**EXERCISE GOAL**
Transcribe each entry in full, and leave the images out.

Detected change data
▼
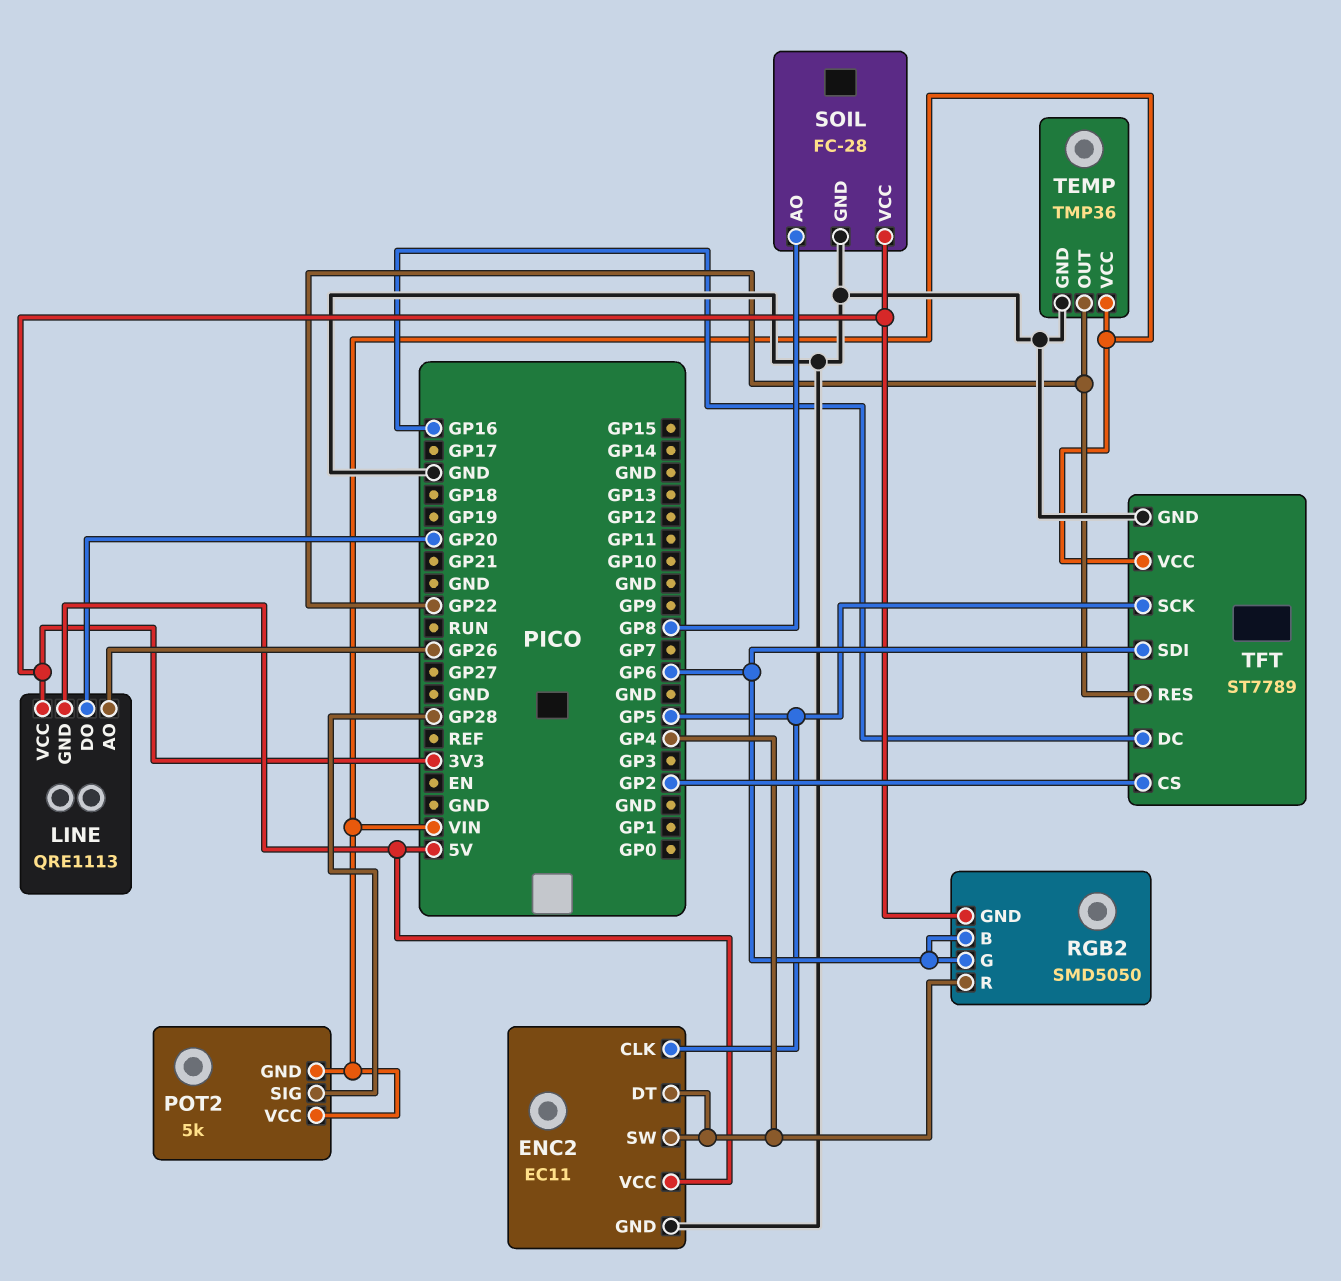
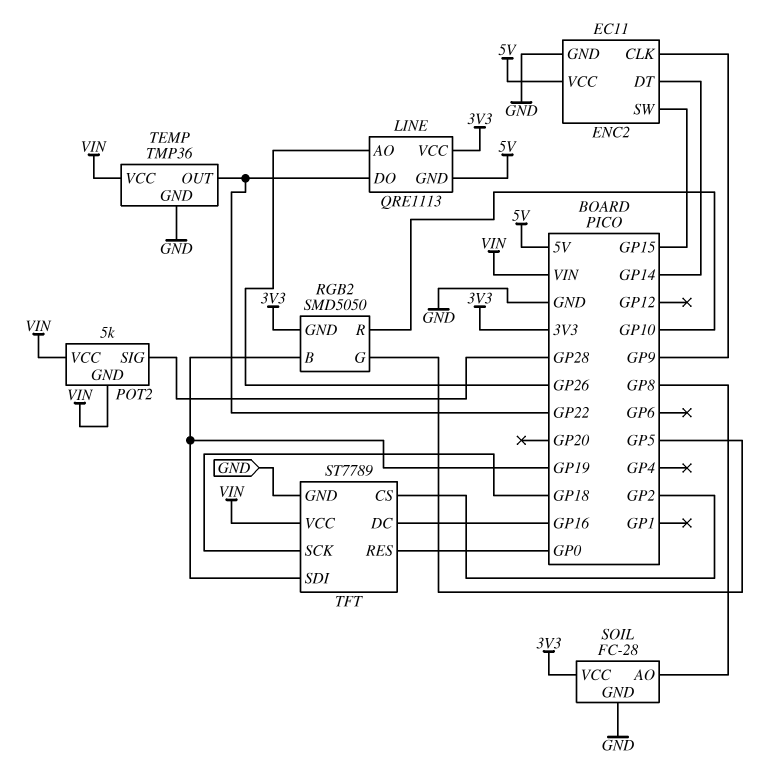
ENC2 pin CLK: GP5 -> GP9
ENC2 pin DT: GP4 -> GP14
ENC2 pin SW: GP4 -> GP15
LINE pin DO: GP20 -> GP22
RGB2 pin B: GP6 -> GP19
RGB2 pin G: GP6 -> GP5
RGB2 pin R: GP4 -> GP10
TFT pin RES: GP22 -> GP0
TFT pin SCK: GP5 -> GP18
TFT pin SDI: GP6 -> GP19

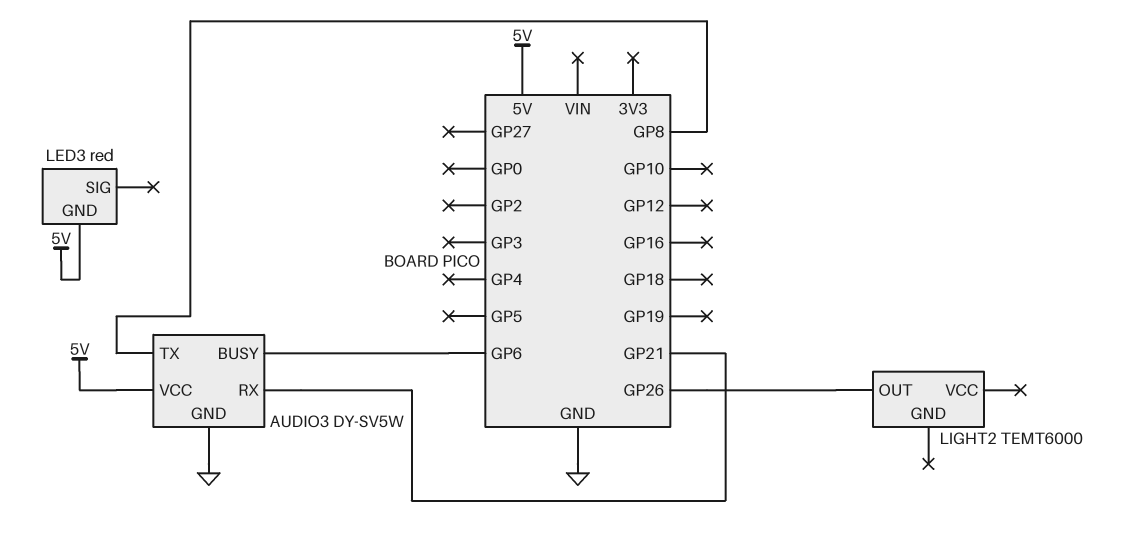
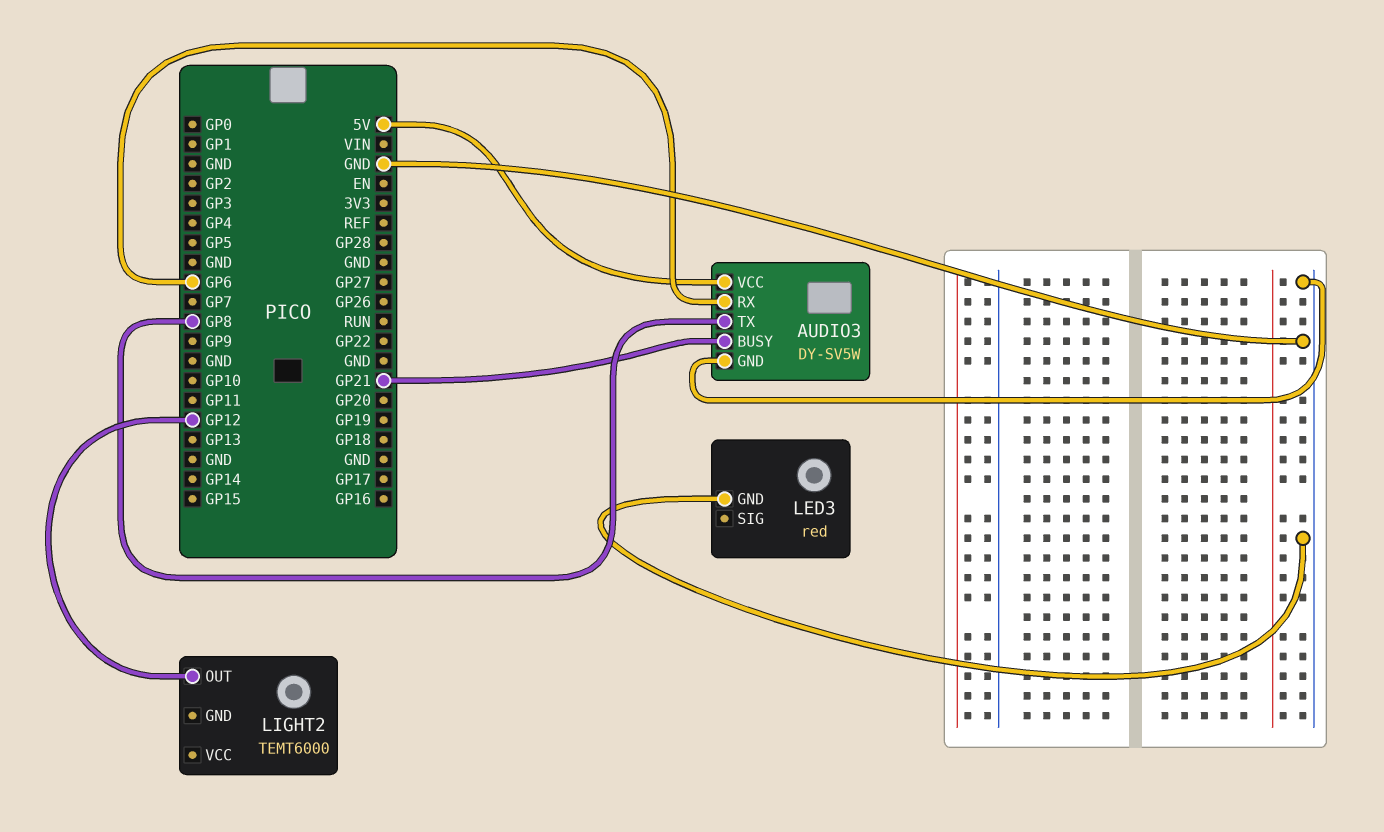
AUDIO3 pin BUSY: GP6 -> GP21
AUDIO3 pin RX: GP21 -> GP6
LED3 pin GND: 5V -> GND
LIGHT2 pin OUT: GP26 -> GP12

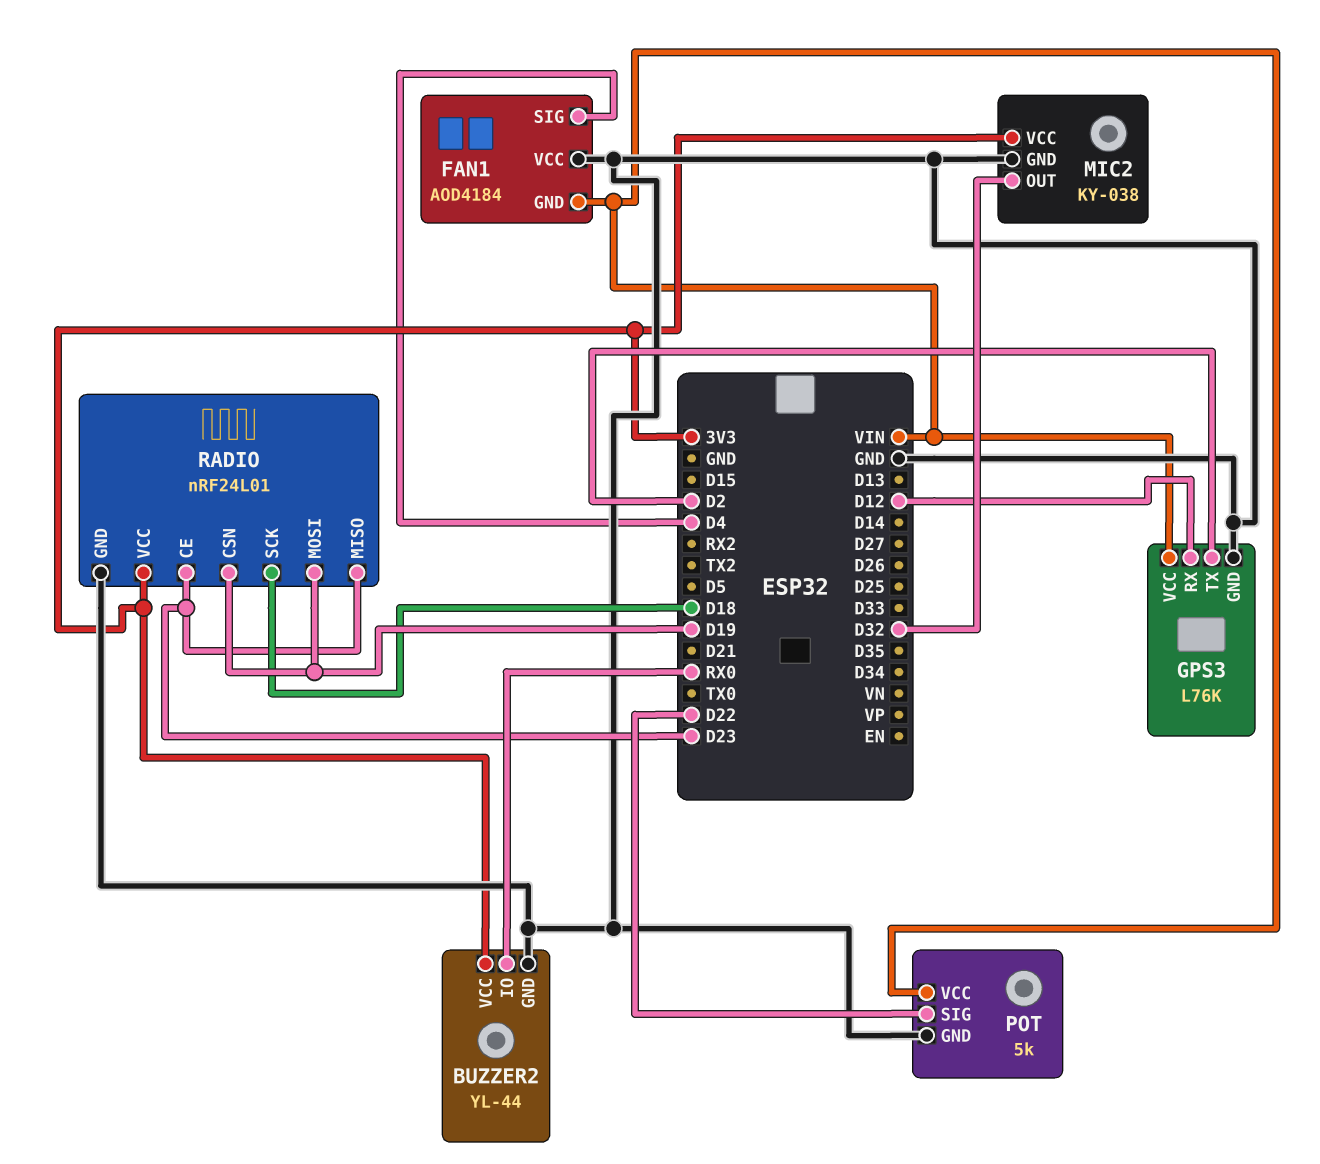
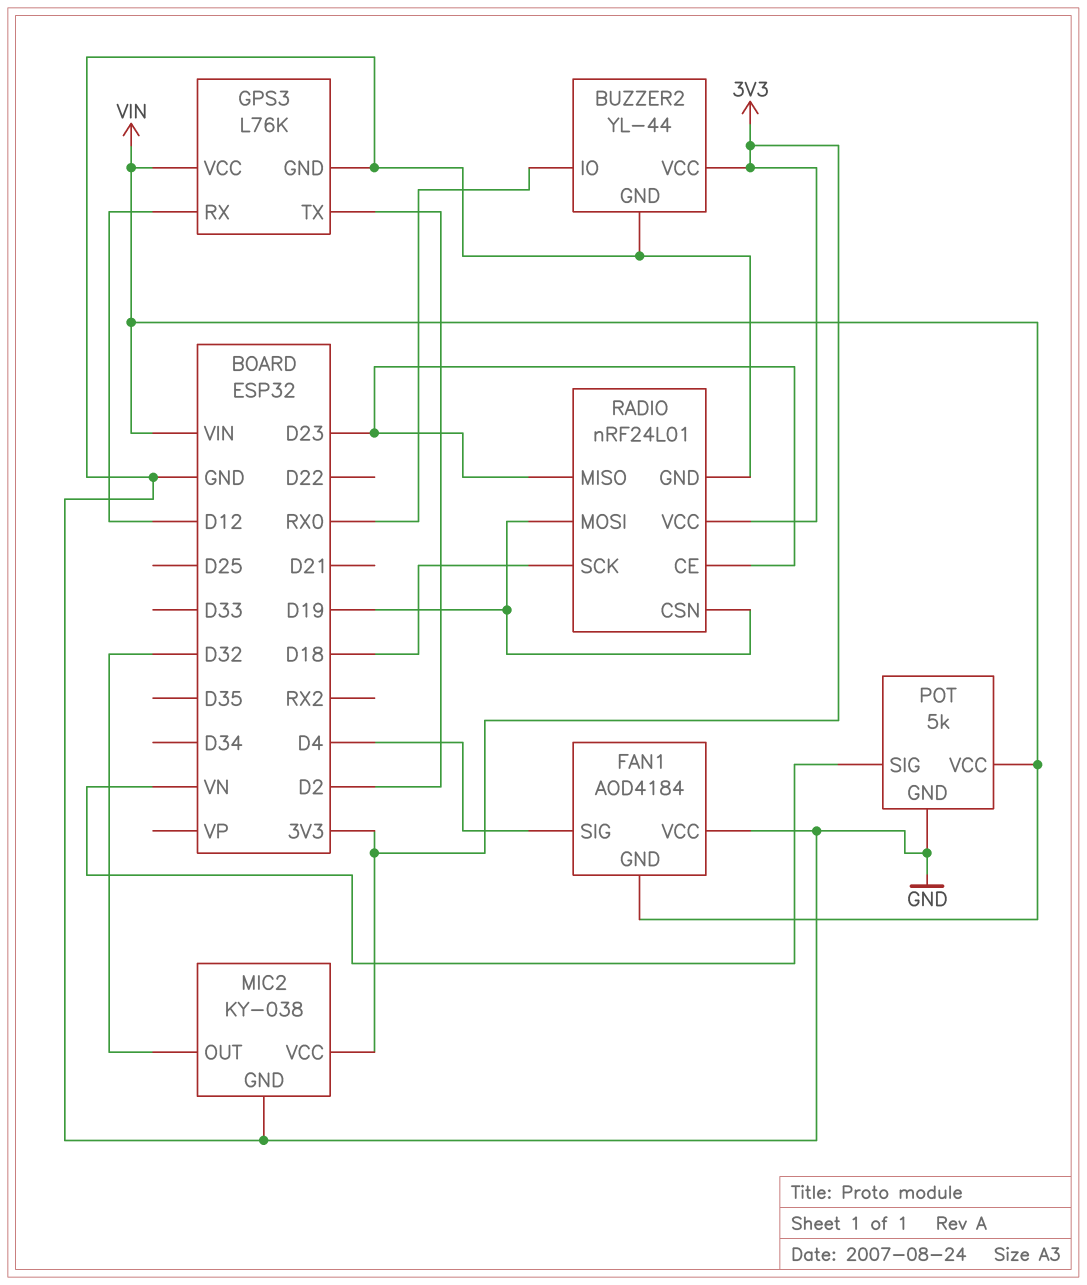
POT pin SIG: D22 -> VN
▲
**RESULT BELOW**
ENC2 pin CLK: GP5 -> GP9
ENC2 pin DT: GP4 -> GP14
ENC2 pin SW: GP4 -> GP15
LINE pin DO: GP20 -> GP22
RGB2 pin B: GP6 -> GP19
RGB2 pin G: GP6 -> GP5
RGB2 pin R: GP4 -> GP10
TFT pin RES: GP22 -> GP0
TFT pin SCK: GP5 -> GP18
TFT pin SDI: GP6 -> GP19

AUDIO3 pin BUSY: GP6 -> GP21
AUDIO3 pin RX: GP21 -> GP6
LED3 pin GND: 5V -> GND
LIGHT2 pin OUT: GP26 -> GP12

POT pin SIG: D22 -> VN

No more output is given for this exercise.